**Problem description**: Using the data below, gather each line that includes the word "diode".

**Material provided**:
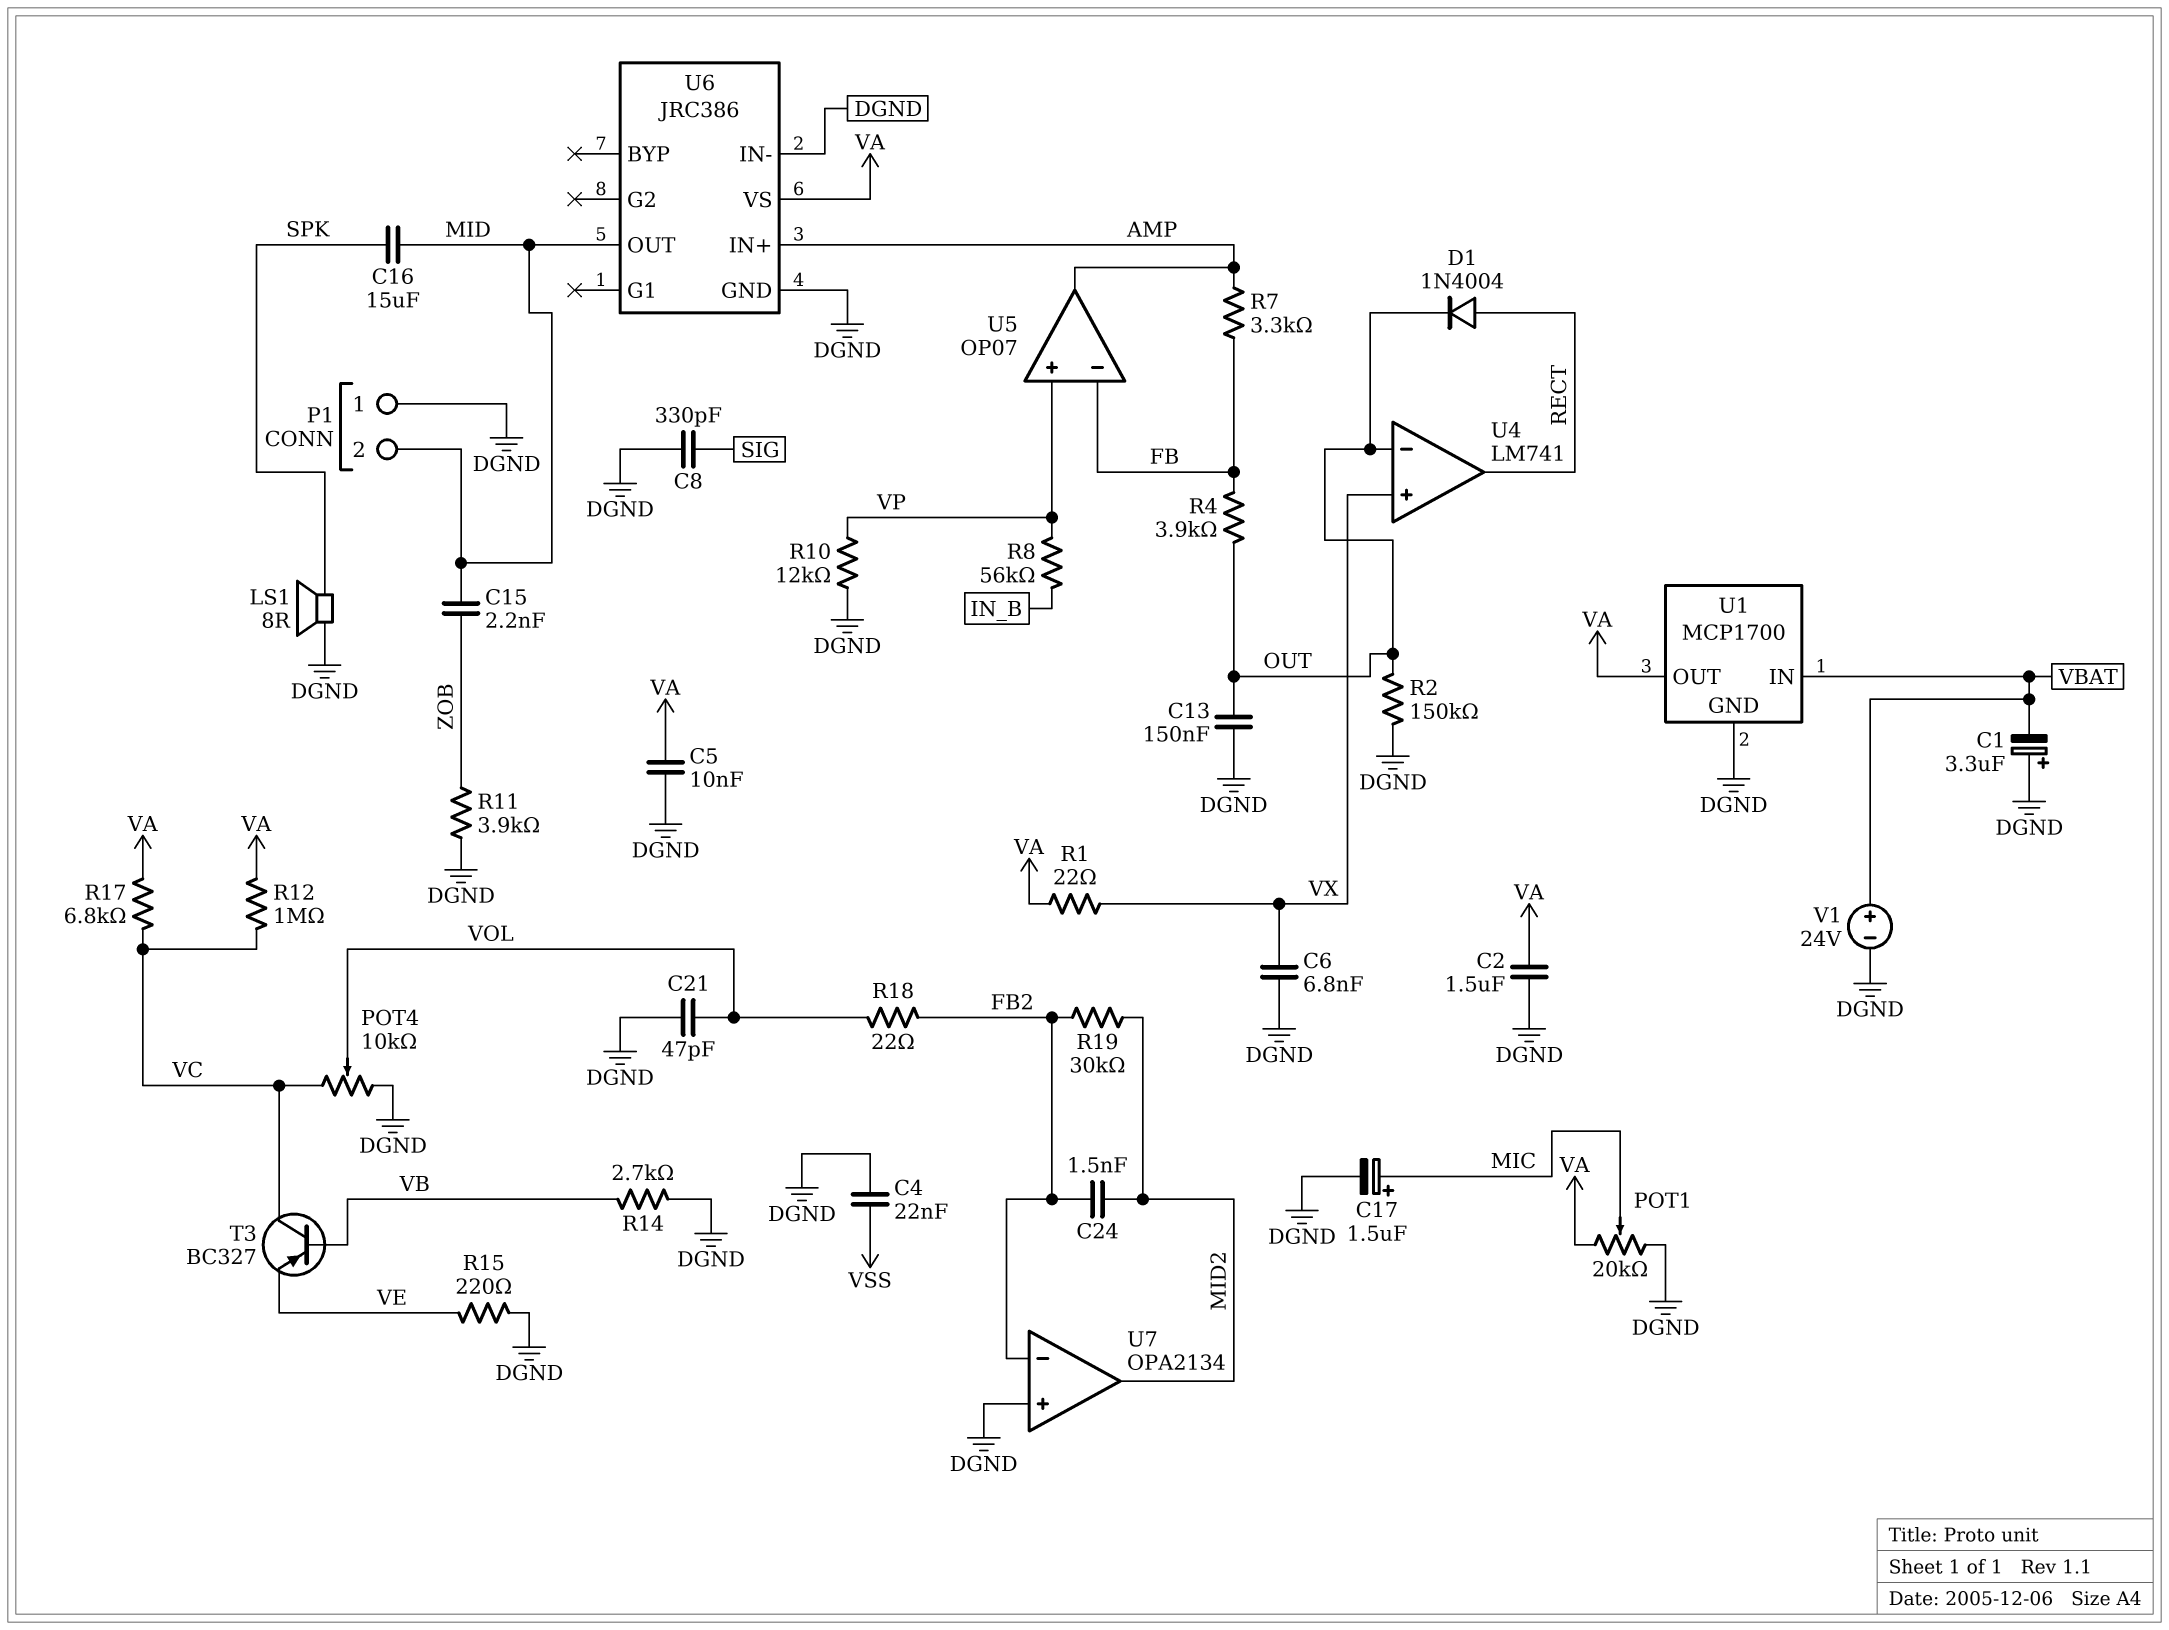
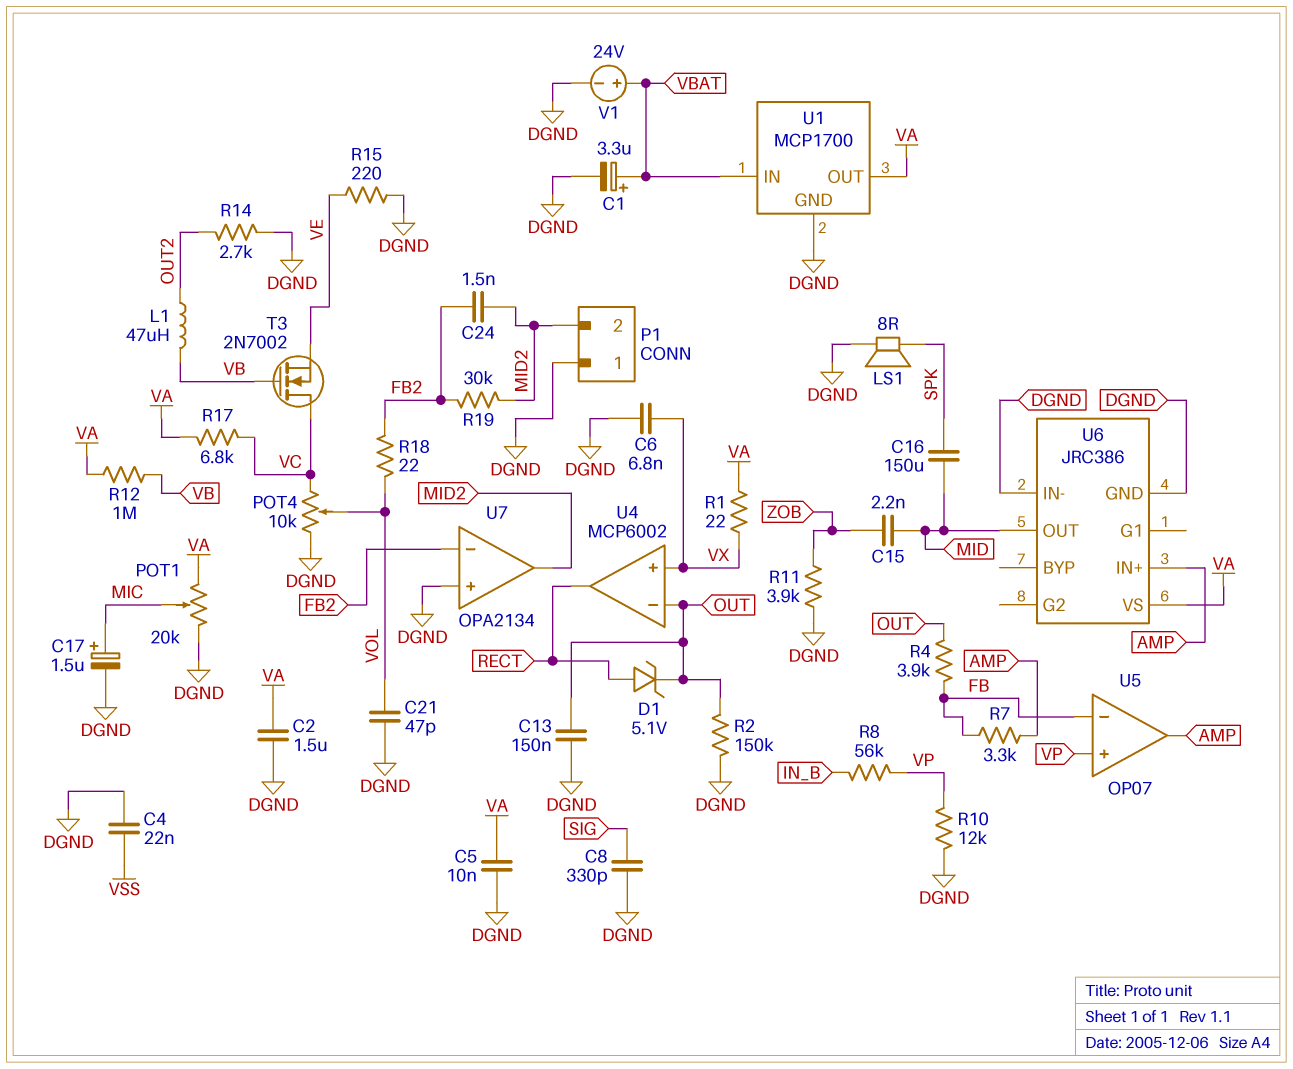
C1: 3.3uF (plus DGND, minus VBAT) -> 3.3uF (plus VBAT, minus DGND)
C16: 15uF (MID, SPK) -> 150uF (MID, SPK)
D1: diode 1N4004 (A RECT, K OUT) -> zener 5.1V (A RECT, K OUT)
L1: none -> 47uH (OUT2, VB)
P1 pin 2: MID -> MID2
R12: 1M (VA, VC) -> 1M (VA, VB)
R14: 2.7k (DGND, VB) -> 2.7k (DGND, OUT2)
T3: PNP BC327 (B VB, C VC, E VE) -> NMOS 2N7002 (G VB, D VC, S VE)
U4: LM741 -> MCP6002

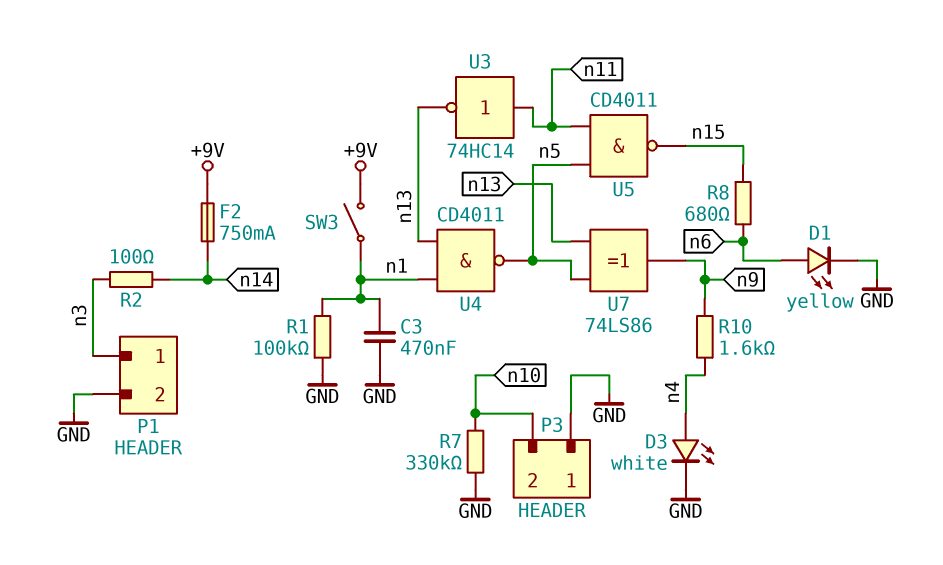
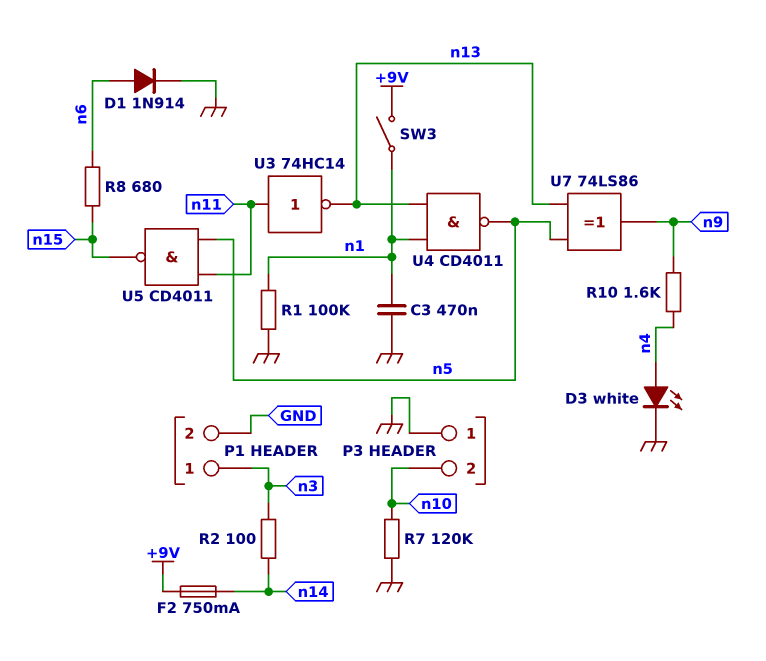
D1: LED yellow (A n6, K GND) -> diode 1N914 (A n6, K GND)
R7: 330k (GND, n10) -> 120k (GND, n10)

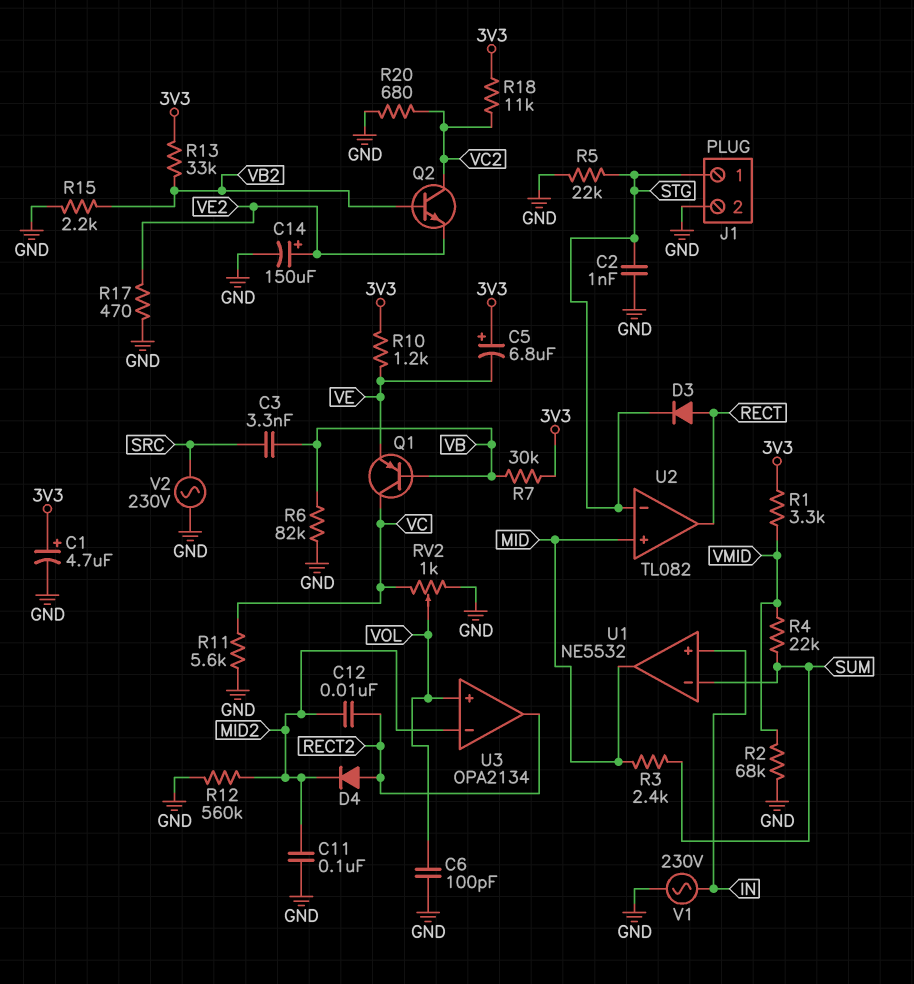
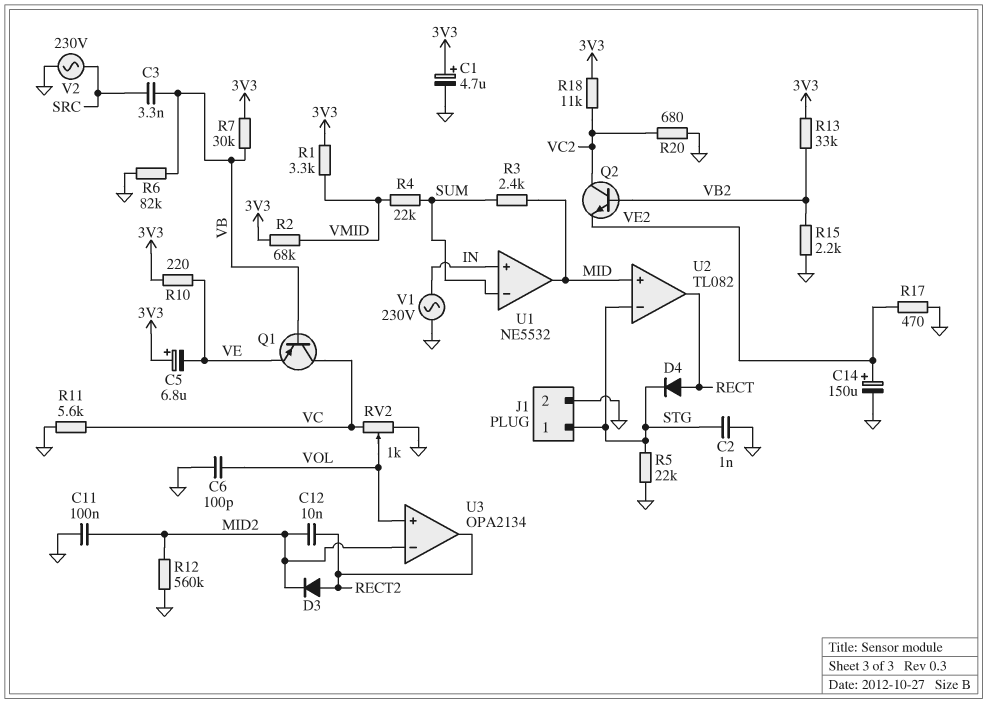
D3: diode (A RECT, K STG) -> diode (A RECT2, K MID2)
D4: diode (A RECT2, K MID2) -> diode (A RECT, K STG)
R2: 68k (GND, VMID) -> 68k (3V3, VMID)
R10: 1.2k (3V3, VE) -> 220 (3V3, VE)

**Solved exercise**:
D1: diode 1N4004 (A RECT, K OUT) -> zener 5.1V (A RECT, K OUT)
D1: LED yellow (A n6, K GND) -> diode 1N914 (A n6, K GND)
D3: diode (A RECT, K STG) -> diode (A RECT2, K MID2)
D4: diode (A RECT2, K MID2) -> diode (A RECT, K STG)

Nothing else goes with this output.